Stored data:
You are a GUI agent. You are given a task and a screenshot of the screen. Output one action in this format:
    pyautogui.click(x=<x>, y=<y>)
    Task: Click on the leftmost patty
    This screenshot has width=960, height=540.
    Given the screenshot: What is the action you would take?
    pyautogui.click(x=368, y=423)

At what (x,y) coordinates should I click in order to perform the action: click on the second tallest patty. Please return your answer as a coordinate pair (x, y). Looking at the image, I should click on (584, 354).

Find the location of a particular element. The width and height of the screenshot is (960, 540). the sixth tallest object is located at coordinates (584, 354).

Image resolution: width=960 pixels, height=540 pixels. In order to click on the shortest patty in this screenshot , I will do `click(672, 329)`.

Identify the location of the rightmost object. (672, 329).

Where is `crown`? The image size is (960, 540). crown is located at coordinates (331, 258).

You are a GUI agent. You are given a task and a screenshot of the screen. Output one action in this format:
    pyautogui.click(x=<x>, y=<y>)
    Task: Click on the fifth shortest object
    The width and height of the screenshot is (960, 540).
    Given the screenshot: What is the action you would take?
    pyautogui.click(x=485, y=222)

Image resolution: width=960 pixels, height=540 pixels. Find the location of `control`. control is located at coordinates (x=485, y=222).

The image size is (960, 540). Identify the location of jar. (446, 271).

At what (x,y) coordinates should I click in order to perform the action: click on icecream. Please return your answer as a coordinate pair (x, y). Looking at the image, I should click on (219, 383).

* * *

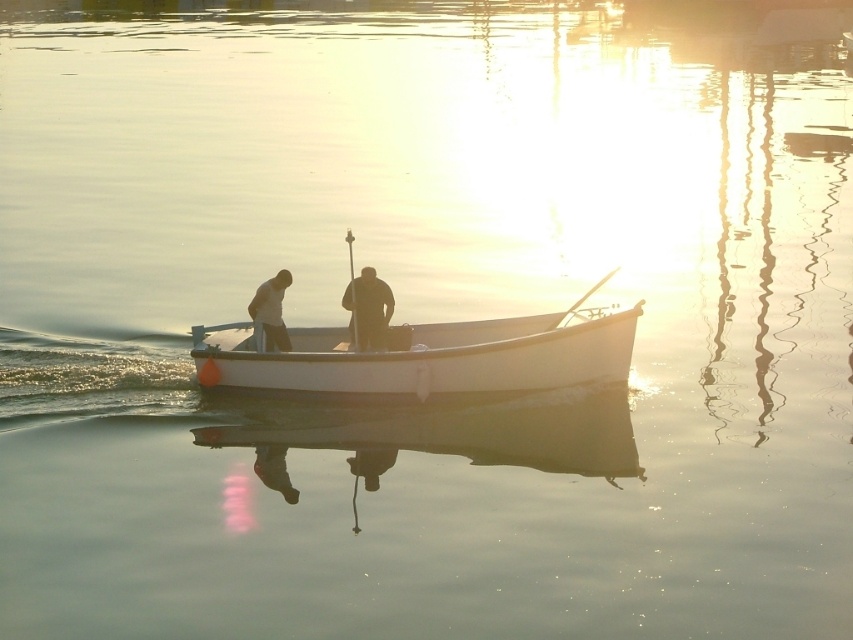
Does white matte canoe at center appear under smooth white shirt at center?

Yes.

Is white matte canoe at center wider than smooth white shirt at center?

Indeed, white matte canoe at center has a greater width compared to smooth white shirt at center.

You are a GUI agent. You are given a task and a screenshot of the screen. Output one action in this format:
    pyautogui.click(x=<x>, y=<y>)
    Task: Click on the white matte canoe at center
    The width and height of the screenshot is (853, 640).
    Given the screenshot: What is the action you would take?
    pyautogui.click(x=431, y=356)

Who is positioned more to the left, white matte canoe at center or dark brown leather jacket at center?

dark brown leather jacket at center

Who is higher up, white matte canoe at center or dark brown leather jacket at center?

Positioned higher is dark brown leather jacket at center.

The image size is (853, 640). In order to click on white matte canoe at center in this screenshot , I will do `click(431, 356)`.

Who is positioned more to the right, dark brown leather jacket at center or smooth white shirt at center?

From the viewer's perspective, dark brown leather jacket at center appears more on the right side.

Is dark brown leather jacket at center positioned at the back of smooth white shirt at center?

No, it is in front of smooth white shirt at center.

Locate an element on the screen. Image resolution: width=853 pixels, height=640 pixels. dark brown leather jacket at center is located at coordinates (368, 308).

## [The task]
In the data, swap "smooth white shirt" for "striped white shirt" from the line with "Is dark brown leather jacket at center positioned" to the line with "Locate an element", leaving everything else unchanged, and return only those lines.

## [Output for this task]
Is dark brown leather jacket at center positioned at the back of striped white shirt at center?

No, it is in front of striped white shirt at center.

Locate an element on the screen. Image resolution: width=853 pixels, height=640 pixels. dark brown leather jacket at center is located at coordinates (368, 308).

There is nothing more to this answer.